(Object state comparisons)
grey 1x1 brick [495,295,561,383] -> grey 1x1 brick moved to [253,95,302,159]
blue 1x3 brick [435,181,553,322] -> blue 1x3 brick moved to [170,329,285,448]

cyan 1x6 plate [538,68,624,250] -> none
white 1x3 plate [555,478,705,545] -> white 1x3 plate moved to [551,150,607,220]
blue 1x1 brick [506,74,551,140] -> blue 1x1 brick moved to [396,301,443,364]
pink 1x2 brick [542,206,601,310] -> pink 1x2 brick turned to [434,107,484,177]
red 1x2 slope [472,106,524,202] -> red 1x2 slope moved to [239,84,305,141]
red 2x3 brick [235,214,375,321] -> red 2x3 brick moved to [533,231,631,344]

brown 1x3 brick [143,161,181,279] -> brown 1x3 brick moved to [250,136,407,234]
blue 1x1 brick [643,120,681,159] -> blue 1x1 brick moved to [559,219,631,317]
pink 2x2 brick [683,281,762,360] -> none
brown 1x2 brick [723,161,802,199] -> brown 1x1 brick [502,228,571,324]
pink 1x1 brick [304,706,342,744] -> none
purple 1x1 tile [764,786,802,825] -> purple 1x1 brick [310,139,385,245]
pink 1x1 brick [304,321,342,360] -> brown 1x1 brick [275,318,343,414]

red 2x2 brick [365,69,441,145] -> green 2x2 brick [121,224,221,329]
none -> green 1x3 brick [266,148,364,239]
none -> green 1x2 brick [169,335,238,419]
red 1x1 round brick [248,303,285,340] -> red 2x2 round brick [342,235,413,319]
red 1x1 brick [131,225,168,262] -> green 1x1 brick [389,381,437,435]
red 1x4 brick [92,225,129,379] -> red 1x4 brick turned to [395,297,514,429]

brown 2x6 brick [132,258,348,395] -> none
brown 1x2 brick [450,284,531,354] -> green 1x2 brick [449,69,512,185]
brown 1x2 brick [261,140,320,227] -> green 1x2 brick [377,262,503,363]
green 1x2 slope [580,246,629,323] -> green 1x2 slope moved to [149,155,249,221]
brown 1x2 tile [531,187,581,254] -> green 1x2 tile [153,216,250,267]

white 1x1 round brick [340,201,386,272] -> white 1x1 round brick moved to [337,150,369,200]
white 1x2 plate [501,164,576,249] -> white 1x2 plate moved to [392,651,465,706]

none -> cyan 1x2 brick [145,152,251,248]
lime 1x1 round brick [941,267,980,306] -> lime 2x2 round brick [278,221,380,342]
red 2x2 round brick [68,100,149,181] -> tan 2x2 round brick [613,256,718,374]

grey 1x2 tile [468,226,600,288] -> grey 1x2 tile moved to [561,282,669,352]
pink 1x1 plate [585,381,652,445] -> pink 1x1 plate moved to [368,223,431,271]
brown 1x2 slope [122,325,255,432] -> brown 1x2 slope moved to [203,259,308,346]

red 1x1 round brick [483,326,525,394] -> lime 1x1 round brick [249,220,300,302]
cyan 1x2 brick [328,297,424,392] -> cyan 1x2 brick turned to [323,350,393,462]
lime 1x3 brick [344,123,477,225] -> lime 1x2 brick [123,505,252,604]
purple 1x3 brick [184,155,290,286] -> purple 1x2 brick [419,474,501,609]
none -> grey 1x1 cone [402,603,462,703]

• [Exercise]: Please return the lines above that run from the line containing "lime 1x1 round brick [941,267,980,306]" to the line containing "grey 1x2 tile [468,226,600,288]", inclusive, exactly and with no other lines.

• [Task response]:
lime 1x1 round brick [941,267,980,306] -> lime 2x2 round brick [278,221,380,342]
red 2x2 round brick [68,100,149,181] -> tan 2x2 round brick [613,256,718,374]

grey 1x2 tile [468,226,600,288] -> grey 1x2 tile moved to [561,282,669,352]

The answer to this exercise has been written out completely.